* **TASK DESCRIPTION**
Every record must be restated exactly as written.

(Before-and-after object listings)
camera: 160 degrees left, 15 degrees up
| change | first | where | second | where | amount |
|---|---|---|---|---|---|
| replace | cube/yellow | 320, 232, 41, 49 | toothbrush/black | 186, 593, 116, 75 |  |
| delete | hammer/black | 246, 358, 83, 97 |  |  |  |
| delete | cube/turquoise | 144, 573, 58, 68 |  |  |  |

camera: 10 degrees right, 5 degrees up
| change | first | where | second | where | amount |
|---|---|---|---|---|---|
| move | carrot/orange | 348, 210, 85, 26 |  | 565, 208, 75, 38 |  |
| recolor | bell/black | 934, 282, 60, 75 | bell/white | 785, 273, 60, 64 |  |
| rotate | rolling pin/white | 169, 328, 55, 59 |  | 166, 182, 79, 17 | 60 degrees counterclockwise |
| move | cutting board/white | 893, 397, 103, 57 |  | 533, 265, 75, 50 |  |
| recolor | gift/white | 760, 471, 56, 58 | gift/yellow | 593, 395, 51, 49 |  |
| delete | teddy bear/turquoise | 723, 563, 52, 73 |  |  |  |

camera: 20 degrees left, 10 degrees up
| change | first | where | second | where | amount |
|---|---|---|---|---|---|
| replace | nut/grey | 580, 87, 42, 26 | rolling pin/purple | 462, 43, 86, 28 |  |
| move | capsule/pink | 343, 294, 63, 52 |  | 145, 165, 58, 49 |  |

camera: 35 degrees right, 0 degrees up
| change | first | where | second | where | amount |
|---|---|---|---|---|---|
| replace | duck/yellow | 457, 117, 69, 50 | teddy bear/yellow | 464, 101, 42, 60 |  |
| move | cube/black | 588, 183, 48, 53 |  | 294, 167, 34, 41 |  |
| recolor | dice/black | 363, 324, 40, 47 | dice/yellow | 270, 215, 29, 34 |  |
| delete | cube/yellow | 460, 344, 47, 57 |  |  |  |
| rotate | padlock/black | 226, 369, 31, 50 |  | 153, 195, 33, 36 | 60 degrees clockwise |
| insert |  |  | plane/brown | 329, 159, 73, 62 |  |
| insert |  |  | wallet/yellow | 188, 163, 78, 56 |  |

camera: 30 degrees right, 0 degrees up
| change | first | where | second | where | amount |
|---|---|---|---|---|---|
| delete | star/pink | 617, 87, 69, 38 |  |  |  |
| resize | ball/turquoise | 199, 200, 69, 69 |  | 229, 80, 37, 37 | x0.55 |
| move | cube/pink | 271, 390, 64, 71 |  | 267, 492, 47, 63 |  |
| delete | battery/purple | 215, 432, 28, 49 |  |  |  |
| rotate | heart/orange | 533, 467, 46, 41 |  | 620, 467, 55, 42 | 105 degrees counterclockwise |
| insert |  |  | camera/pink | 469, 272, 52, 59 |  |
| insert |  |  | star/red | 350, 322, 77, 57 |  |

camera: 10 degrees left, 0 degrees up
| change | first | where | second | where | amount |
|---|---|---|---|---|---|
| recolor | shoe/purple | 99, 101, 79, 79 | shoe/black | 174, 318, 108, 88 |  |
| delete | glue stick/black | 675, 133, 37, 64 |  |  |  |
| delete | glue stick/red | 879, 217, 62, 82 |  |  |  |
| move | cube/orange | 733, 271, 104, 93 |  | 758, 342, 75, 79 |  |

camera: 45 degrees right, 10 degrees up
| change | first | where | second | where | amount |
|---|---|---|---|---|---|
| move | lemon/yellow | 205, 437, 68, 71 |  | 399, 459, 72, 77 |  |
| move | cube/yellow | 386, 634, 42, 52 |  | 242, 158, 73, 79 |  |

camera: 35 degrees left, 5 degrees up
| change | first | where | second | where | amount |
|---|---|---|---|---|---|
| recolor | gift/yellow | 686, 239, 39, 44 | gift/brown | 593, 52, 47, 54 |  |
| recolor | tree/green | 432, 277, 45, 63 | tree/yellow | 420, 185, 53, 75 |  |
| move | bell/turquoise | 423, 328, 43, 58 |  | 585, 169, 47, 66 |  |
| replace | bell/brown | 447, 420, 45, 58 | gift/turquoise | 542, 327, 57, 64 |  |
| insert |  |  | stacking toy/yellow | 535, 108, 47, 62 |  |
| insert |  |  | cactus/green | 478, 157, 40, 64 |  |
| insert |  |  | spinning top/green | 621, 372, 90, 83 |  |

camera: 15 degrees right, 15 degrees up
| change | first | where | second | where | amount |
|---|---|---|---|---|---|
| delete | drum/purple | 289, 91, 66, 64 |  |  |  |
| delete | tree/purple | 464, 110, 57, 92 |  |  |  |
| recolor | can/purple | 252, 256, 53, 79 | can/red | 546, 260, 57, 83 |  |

* **EXERCISE OUTPUT**
camera: 160 degrees left, 15 degrees up
| change | first | where | second | where | amount |
|---|---|---|---|---|---|
| replace | cube/yellow | 320, 232, 41, 49 | toothbrush/black | 186, 593, 116, 75 |  |
| delete | hammer/black | 246, 358, 83, 97 |  |  |  |
| delete | cube/turquoise | 144, 573, 58, 68 |  |  |  |

camera: 10 degrees right, 5 degrees up
| change | first | where | second | where | amount |
|---|---|---|---|---|---|
| move | carrot/orange | 348, 210, 85, 26 |  | 565, 208, 75, 38 |  |
| recolor | bell/black | 934, 282, 60, 75 | bell/white | 785, 273, 60, 64 |  |
| rotate | rolling pin/white | 169, 328, 55, 59 |  | 166, 182, 79, 17 | 60 degrees counterclockwise |
| move | cutting board/white | 893, 397, 103, 57 |  | 533, 265, 75, 50 |  |
| recolor | gift/white | 760, 471, 56, 58 | gift/yellow | 593, 395, 51, 49 |  |
| delete | teddy bear/turquoise | 723, 563, 52, 73 |  |  |  |

camera: 20 degrees left, 10 degrees up
| change | first | where | second | where | amount |
|---|---|---|---|---|---|
| replace | nut/grey | 580, 87, 42, 26 | rolling pin/purple | 462, 43, 86, 28 |  |
| move | capsule/pink | 343, 294, 63, 52 |  | 145, 165, 58, 49 |  |

camera: 35 degrees right, 0 degrees up
| change | first | where | second | where | amount |
|---|---|---|---|---|---|
| replace | duck/yellow | 457, 117, 69, 50 | teddy bear/yellow | 464, 101, 42, 60 |  |
| move | cube/black | 588, 183, 48, 53 |  | 294, 167, 34, 41 |  |
| recolor | dice/black | 363, 324, 40, 47 | dice/yellow | 270, 215, 29, 34 |  |
| delete | cube/yellow | 460, 344, 47, 57 |  |  |  |
| rotate | padlock/black | 226, 369, 31, 50 |  | 153, 195, 33, 36 | 60 degrees clockwise |
| insert |  |  | plane/brown | 329, 159, 73, 62 |  |
| insert |  |  | wallet/yellow | 188, 163, 78, 56 |  |

camera: 30 degrees right, 0 degrees up
| change | first | where | second | where | amount |
|---|---|---|---|---|---|
| delete | star/pink | 617, 87, 69, 38 |  |  |  |
| resize | ball/turquoise | 199, 200, 69, 69 |  | 229, 80, 37, 37 | x0.55 |
| move | cube/pink | 271, 390, 64, 71 |  | 267, 492, 47, 63 |  |
| delete | battery/purple | 215, 432, 28, 49 |  |  |  |
| rotate | heart/orange | 533, 467, 46, 41 |  | 620, 467, 55, 42 | 105 degrees counterclockwise |
| insert |  |  | camera/pink | 469, 272, 52, 59 |  |
| insert |  |  | star/red | 350, 322, 77, 57 |  |

camera: 10 degrees left, 0 degrees up
| change | first | where | second | where | amount |
|---|---|---|---|---|---|
| recolor | shoe/purple | 99, 101, 79, 79 | shoe/black | 174, 318, 108, 88 |  |
| delete | glue stick/black | 675, 133, 37, 64 |  |  |  |
| delete | glue stick/red | 879, 217, 62, 82 |  |  |  |
| move | cube/orange | 733, 271, 104, 93 |  | 758, 342, 75, 79 |  |

camera: 45 degrees right, 10 degrees up
| change | first | where | second | where | amount |
|---|---|---|---|---|---|
| move | lemon/yellow | 205, 437, 68, 71 |  | 399, 459, 72, 77 |  |
| move | cube/yellow | 386, 634, 42, 52 |  | 242, 158, 73, 79 |  |

camera: 35 degrees left, 5 degrees up
| change | first | where | second | where | amount |
|---|---|---|---|---|---|
| recolor | gift/yellow | 686, 239, 39, 44 | gift/brown | 593, 52, 47, 54 |  |
| recolor | tree/green | 432, 277, 45, 63 | tree/yellow | 420, 185, 53, 75 |  |
| move | bell/turquoise | 423, 328, 43, 58 |  | 585, 169, 47, 66 |  |
| replace | bell/brown | 447, 420, 45, 58 | gift/turquoise | 542, 327, 57, 64 |  |
| insert |  |  | stacking toy/yellow | 535, 108, 47, 62 |  |
| insert |  |  | cactus/green | 478, 157, 40, 64 |  |
| insert |  |  | spinning top/green | 621, 372, 90, 83 |  |

camera: 15 degrees right, 15 degrees up
| change | first | where | second | where | amount |
|---|---|---|---|---|---|
| delete | drum/purple | 289, 91, 66, 64 |  |  |  |
| delete | tree/purple | 464, 110, 57, 92 |  |  |  |
| recolor | can/purple | 252, 256, 53, 79 | can/red | 546, 260, 57, 83 |  |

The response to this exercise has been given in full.